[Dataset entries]
□ □ □ □ □
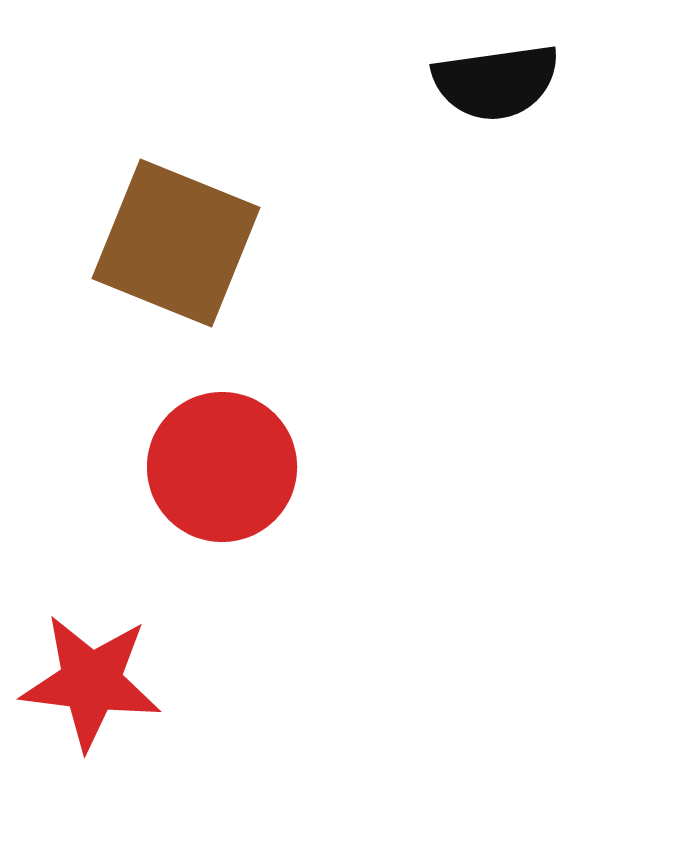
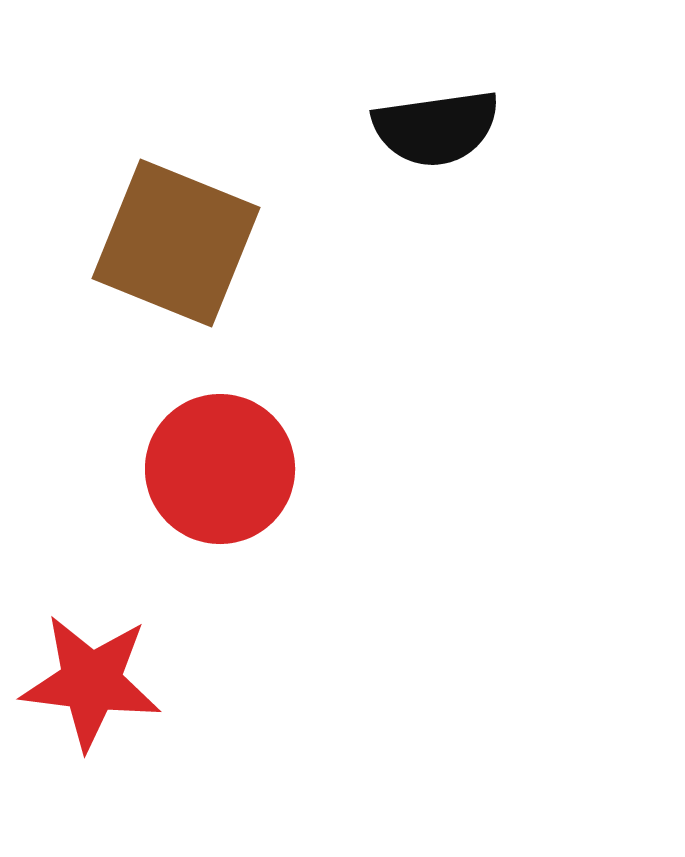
black semicircle: moved 60 px left, 46 px down
red circle: moved 2 px left, 2 px down
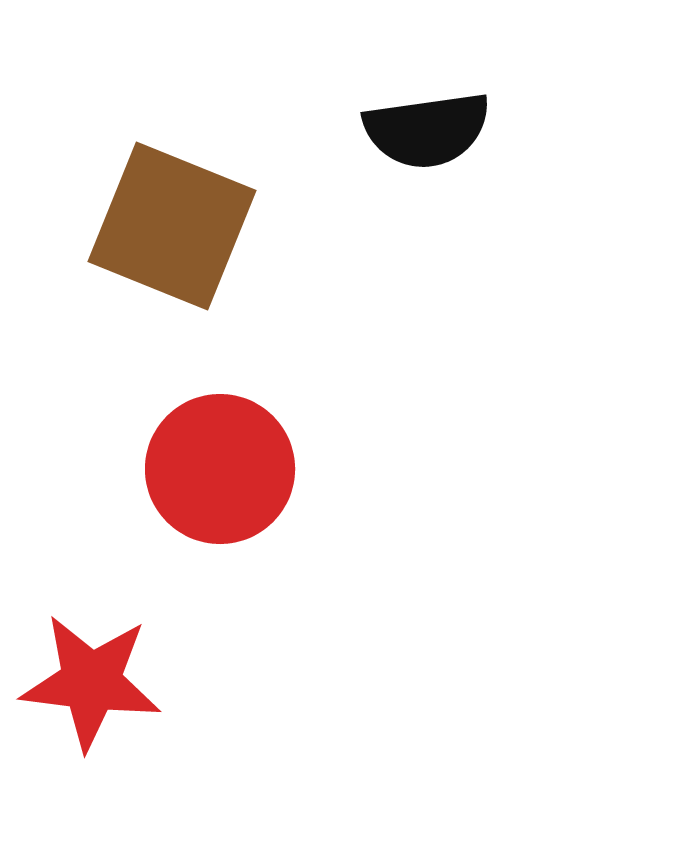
black semicircle: moved 9 px left, 2 px down
brown square: moved 4 px left, 17 px up
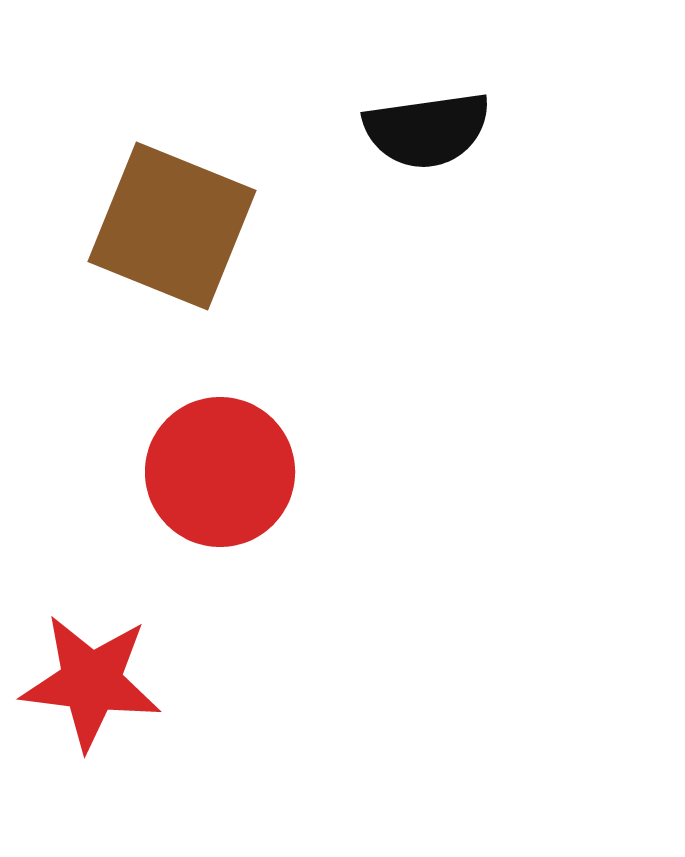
red circle: moved 3 px down
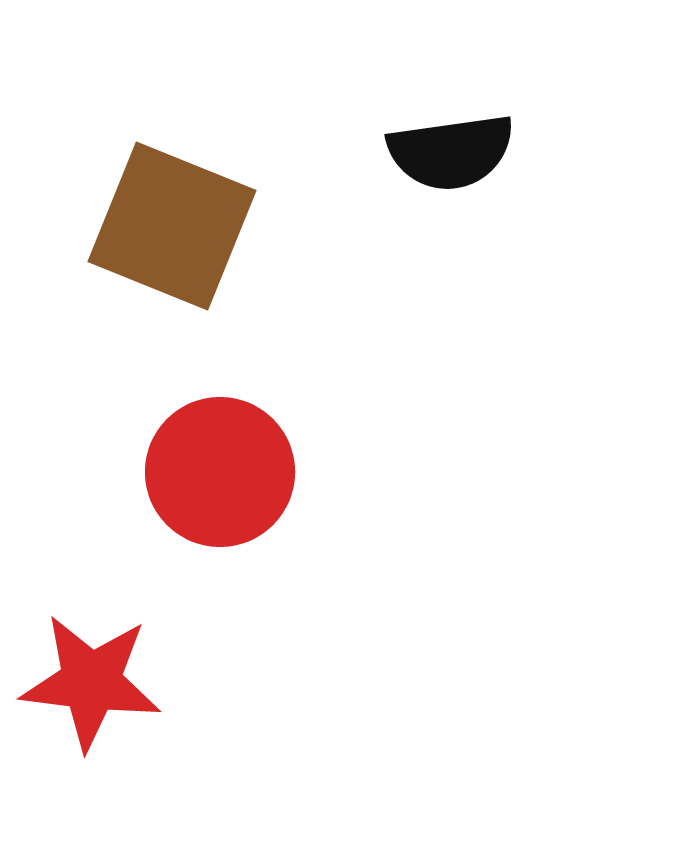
black semicircle: moved 24 px right, 22 px down
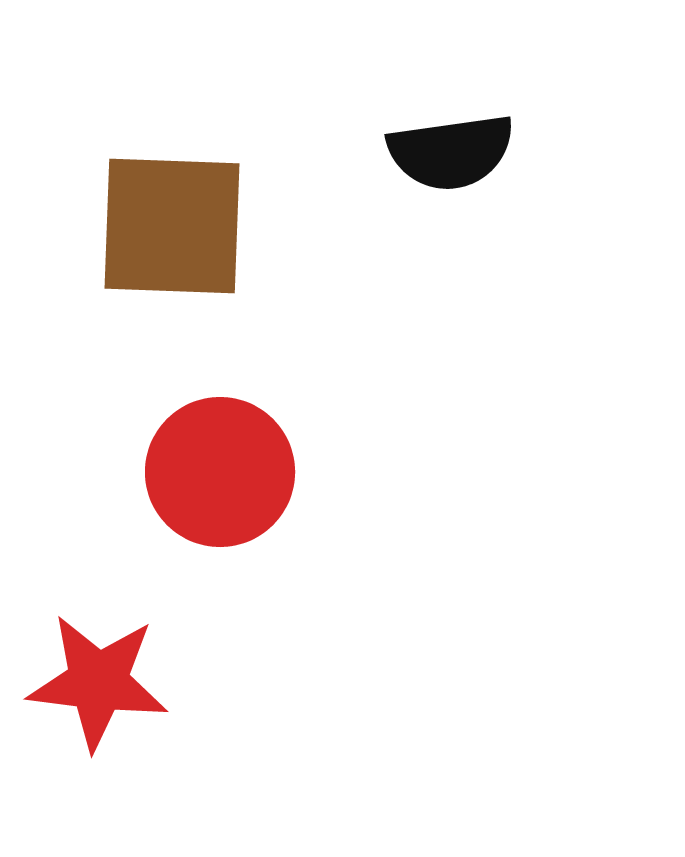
brown square: rotated 20 degrees counterclockwise
red star: moved 7 px right
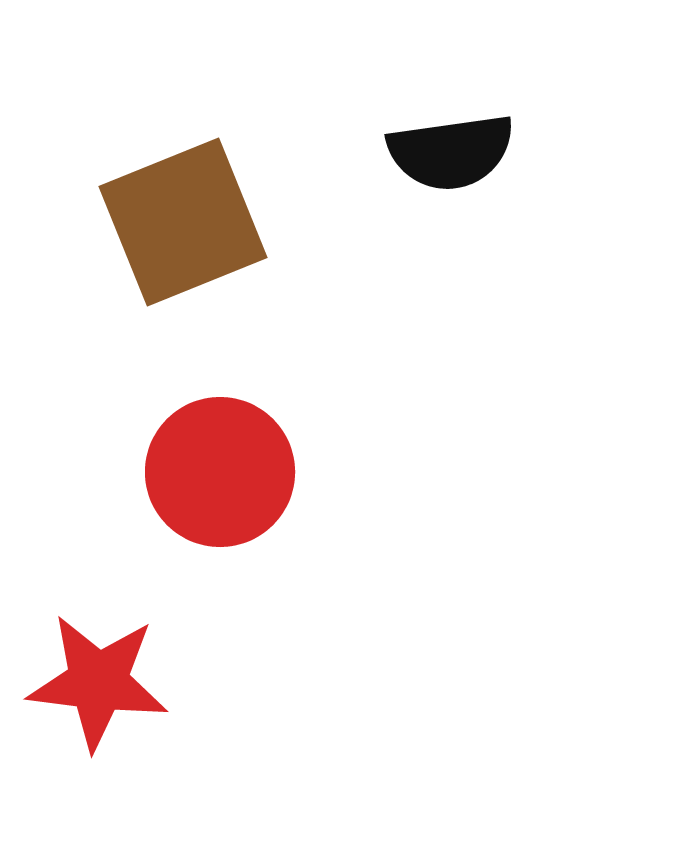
brown square: moved 11 px right, 4 px up; rotated 24 degrees counterclockwise
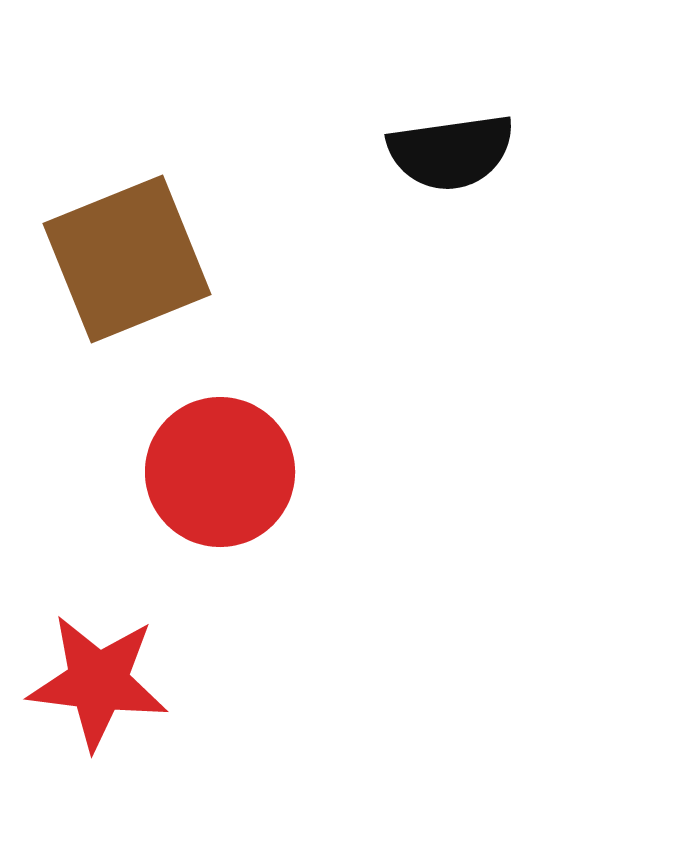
brown square: moved 56 px left, 37 px down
□ □ □ □ □
# [What to produce]
Could you pull out every line in the records that tells how a shape moved or turned, copying each one word for word and leaving the pictures out?

# [Result below]
black semicircle: moved 60 px left, 46 px down
red circle: moved 2 px left, 2 px down
black semicircle: moved 9 px left, 2 px down
brown square: moved 4 px left, 17 px up
red circle: moved 3 px down
black semicircle: moved 24 px right, 22 px down
brown square: rotated 20 degrees counterclockwise
red star: moved 7 px right
brown square: moved 11 px right, 4 px up; rotated 24 degrees counterclockwise
brown square: moved 56 px left, 37 px down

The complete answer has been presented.